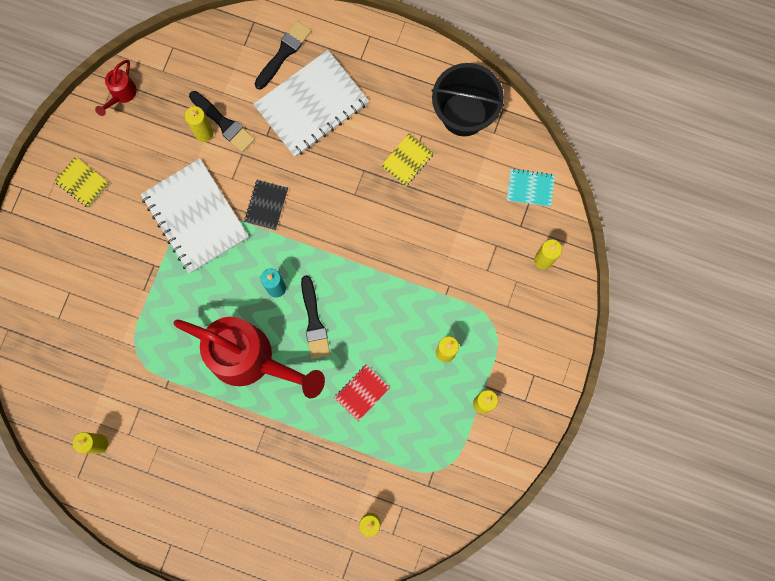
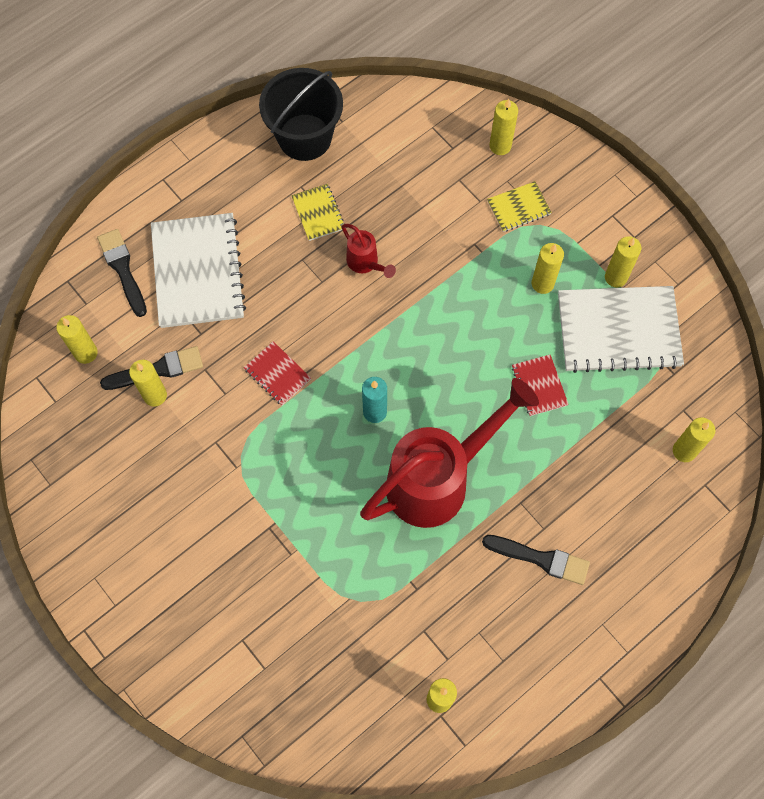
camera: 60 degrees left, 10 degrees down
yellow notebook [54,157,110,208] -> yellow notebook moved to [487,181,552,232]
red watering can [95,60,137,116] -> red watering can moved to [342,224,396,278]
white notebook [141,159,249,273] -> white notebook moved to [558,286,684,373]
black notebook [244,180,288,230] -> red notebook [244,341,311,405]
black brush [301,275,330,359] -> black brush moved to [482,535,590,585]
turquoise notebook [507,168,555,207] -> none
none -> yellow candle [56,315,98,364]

WHAT THE TASK REQUIRES. Write out the lines above exactly, but only from the one containing "black notebook [244,180,288,230]" through the last one.

TASK RESULT.
black notebook [244,180,288,230] -> red notebook [244,341,311,405]
black brush [301,275,330,359] -> black brush moved to [482,535,590,585]
turquoise notebook [507,168,555,207] -> none
none -> yellow candle [56,315,98,364]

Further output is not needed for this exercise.